(DATASET EXCERPTS begins)
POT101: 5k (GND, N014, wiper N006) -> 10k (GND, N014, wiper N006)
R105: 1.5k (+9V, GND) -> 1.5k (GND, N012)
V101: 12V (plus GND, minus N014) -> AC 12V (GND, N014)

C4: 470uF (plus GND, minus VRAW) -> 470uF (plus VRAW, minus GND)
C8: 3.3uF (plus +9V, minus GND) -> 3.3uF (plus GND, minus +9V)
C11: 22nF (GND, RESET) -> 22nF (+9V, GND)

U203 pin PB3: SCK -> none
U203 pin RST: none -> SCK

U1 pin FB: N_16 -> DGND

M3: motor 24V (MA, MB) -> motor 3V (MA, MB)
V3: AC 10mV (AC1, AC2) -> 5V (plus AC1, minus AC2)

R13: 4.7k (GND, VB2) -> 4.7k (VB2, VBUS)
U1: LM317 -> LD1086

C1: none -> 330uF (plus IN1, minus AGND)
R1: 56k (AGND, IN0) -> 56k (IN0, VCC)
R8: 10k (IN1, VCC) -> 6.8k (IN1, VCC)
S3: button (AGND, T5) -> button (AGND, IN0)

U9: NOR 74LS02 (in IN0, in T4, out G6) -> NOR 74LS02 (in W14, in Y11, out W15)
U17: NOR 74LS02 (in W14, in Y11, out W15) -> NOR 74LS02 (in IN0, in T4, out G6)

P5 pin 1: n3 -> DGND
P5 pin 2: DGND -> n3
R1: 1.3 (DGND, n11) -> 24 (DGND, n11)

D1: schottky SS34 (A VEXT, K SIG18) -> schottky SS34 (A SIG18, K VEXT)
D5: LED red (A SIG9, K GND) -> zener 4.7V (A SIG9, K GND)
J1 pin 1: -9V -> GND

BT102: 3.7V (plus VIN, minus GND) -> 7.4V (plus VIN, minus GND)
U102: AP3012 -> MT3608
(DATASET EXCERPTS ends)
→ WHAT TO DO
Which lines of the data above contain the string "none"? Copy each of them.

→ SOLUTION TO THE EXERCISE
U203 pin PB3: SCK -> none
U203 pin RST: none -> SCK
C1: none -> 330uF (plus IN1, minus AGND)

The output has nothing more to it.